In the entries that follow, how many lines hold "minus"? Nothing but the number is expected.

DATASET ENTRIES START

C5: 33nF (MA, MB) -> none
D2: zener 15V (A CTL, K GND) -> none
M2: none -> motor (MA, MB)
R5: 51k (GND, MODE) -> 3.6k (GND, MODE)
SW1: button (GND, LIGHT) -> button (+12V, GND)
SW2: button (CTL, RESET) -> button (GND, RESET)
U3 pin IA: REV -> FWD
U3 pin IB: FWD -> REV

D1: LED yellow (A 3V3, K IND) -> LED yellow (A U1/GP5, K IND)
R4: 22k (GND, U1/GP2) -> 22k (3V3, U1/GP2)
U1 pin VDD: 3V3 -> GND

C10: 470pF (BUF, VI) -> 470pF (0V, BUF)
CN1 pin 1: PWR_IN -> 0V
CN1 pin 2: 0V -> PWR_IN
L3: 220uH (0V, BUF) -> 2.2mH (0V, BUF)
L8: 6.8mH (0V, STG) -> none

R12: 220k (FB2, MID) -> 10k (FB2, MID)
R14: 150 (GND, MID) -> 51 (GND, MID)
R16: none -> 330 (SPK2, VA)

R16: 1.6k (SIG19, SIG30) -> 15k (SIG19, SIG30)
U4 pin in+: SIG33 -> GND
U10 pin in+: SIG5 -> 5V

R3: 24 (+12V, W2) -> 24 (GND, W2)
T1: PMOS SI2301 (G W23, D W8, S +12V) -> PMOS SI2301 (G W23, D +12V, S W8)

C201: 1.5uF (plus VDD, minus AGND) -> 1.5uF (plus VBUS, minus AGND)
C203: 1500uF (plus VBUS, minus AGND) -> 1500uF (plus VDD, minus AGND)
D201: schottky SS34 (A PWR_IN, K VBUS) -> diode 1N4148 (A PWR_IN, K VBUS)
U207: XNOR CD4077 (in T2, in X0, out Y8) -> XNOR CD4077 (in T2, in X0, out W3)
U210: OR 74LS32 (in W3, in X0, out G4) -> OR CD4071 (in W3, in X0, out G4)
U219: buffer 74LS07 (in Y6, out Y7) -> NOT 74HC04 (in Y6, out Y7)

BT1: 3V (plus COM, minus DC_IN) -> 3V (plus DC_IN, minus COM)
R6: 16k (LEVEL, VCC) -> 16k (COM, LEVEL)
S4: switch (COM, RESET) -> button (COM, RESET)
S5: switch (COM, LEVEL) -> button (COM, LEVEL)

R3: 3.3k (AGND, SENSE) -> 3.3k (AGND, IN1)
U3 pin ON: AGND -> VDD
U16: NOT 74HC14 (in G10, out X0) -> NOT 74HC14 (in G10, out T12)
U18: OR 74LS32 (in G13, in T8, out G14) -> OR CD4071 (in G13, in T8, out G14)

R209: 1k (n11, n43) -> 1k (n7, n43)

DATASET ENTRIES END

TASK ANSWER: 3